Material for the task below:

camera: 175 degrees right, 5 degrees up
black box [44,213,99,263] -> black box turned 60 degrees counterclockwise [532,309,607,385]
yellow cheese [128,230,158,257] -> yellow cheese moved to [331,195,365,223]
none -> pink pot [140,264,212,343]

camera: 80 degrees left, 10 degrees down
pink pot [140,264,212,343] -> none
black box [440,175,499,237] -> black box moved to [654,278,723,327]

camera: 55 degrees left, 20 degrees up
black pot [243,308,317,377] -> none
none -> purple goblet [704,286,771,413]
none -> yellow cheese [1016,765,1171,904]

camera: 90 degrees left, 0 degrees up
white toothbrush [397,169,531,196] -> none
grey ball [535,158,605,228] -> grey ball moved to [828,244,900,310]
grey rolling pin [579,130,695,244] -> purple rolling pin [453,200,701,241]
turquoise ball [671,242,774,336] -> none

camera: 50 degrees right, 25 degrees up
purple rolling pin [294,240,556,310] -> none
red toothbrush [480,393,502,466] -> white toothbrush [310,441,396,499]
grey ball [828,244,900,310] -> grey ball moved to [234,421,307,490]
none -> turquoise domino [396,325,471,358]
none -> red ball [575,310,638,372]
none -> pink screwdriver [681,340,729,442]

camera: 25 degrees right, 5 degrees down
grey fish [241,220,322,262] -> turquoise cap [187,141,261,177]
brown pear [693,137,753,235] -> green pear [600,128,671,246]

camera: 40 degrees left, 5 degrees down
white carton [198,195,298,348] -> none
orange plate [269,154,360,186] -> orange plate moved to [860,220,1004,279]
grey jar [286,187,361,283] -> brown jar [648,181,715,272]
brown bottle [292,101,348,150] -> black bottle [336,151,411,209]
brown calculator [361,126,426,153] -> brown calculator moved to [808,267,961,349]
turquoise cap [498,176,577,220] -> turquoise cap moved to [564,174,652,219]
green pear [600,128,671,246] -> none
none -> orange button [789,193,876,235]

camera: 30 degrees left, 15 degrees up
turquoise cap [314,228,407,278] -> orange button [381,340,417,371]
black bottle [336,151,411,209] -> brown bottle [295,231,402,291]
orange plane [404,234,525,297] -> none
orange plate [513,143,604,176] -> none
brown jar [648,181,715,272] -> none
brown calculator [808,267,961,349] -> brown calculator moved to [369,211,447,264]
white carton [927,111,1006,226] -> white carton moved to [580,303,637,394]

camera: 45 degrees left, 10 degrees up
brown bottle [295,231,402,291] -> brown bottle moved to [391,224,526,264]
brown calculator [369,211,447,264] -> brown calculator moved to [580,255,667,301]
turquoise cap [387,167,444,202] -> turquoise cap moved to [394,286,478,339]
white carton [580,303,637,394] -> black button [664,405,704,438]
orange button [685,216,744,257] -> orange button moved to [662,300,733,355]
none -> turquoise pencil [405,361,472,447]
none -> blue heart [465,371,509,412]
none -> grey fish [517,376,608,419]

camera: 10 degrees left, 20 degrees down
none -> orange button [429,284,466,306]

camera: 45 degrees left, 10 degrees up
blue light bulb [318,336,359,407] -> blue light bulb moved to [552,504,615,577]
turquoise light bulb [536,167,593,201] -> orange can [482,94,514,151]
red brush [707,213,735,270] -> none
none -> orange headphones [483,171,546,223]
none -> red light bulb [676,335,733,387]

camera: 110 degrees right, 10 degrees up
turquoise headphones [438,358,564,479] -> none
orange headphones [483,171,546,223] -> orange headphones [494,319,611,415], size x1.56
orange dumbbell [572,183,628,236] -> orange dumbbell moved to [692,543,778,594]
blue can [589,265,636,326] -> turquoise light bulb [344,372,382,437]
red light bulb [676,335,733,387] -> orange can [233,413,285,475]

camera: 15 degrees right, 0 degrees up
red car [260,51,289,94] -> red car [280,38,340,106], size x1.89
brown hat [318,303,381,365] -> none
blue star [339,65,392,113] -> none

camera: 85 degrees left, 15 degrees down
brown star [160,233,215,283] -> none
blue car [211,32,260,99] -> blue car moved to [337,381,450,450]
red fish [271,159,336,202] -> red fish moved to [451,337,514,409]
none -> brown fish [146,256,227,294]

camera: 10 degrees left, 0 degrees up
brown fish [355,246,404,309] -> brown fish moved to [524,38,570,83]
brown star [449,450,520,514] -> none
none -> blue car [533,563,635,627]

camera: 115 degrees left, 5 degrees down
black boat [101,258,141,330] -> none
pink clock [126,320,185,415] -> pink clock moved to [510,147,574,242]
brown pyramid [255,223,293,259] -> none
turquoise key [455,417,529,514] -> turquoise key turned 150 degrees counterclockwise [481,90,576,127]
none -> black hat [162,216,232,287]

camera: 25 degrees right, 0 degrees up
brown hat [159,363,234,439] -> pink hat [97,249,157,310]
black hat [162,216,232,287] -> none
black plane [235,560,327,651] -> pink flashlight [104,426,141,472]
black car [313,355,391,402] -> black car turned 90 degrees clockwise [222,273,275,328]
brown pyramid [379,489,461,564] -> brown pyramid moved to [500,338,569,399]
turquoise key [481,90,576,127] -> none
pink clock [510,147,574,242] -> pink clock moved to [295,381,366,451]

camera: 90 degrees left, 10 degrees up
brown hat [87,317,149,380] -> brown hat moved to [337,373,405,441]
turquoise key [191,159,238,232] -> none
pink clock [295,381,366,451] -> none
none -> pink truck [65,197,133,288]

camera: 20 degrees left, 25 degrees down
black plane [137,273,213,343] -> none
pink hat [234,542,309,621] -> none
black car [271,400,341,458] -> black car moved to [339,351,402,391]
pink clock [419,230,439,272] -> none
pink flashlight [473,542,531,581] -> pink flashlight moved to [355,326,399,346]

End of Material for the task.

Instructions to follow:
Within the material above, transcribe exactly the lines that run from the line holding "camera: 10 degrees left, 0 degrees up" through the line holding "black plane [137,273,213,343] -> none".

Reply:
camera: 10 degrees left, 0 degrees up
brown fish [355,246,404,309] -> brown fish moved to [524,38,570,83]
brown star [449,450,520,514] -> none
none -> blue car [533,563,635,627]

camera: 115 degrees left, 5 degrees down
black boat [101,258,141,330] -> none
pink clock [126,320,185,415] -> pink clock moved to [510,147,574,242]
brown pyramid [255,223,293,259] -> none
turquoise key [455,417,529,514] -> turquoise key turned 150 degrees counterclockwise [481,90,576,127]
none -> black hat [162,216,232,287]

camera: 25 degrees right, 0 degrees up
brown hat [159,363,234,439] -> pink hat [97,249,157,310]
black hat [162,216,232,287] -> none
black plane [235,560,327,651] -> pink flashlight [104,426,141,472]
black car [313,355,391,402] -> black car turned 90 degrees clockwise [222,273,275,328]
brown pyramid [379,489,461,564] -> brown pyramid moved to [500,338,569,399]
turquoise key [481,90,576,127] -> none
pink clock [510,147,574,242] -> pink clock moved to [295,381,366,451]

camera: 90 degrees left, 10 degrees up
brown hat [87,317,149,380] -> brown hat moved to [337,373,405,441]
turquoise key [191,159,238,232] -> none
pink clock [295,381,366,451] -> none
none -> pink truck [65,197,133,288]

camera: 20 degrees left, 25 degrees down
black plane [137,273,213,343] -> none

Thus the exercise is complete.